═══ Provided data ═══

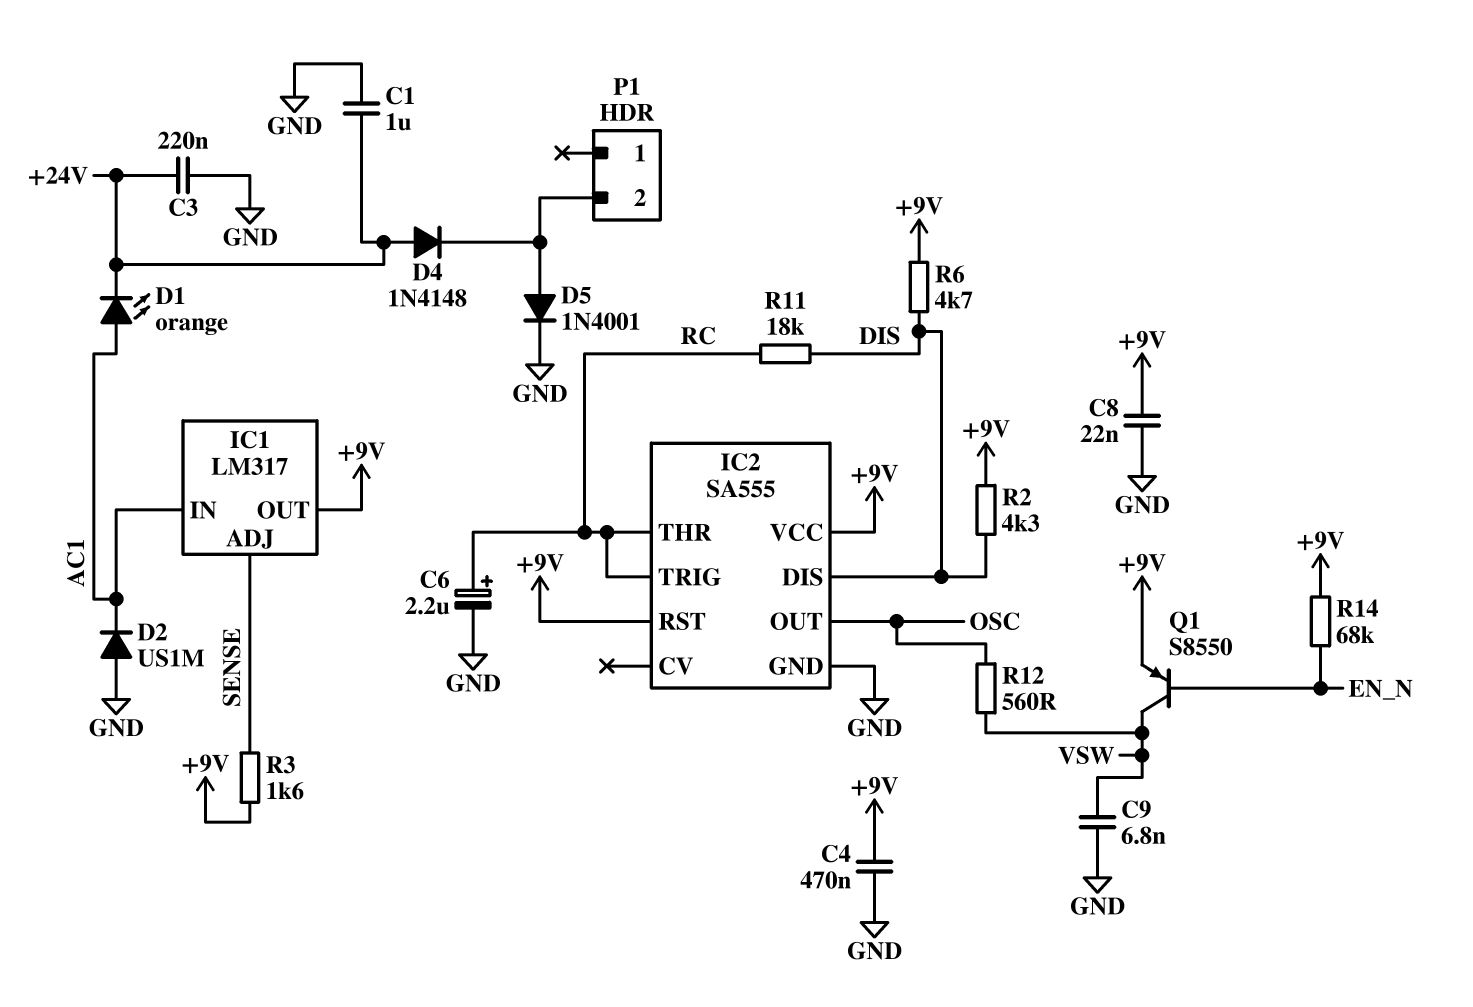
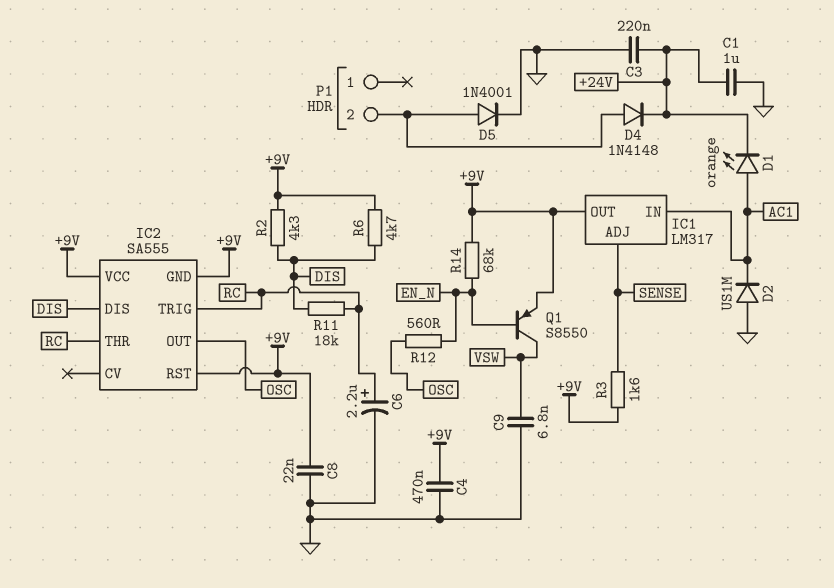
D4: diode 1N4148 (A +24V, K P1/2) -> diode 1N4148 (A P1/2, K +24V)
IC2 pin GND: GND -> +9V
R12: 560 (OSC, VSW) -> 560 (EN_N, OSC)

═══
═══ Provided data ═══

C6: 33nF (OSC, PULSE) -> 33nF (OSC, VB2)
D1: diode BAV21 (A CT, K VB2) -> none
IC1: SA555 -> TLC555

═══

### Problem requirements:
From the listing above, repeat exactly the lines starting at the line that includes "D4: diode 1N4148" and ending at the line that includes "R12: 560 (OSC, VSW) -> 560 (EN_N, OSC)", with nothing outside that span.

### Worked solution:
D4: diode 1N4148 (A +24V, K P1/2) -> diode 1N4148 (A P1/2, K +24V)
IC2 pin GND: GND -> +9V
R12: 560 (OSC, VSW) -> 560 (EN_N, OSC)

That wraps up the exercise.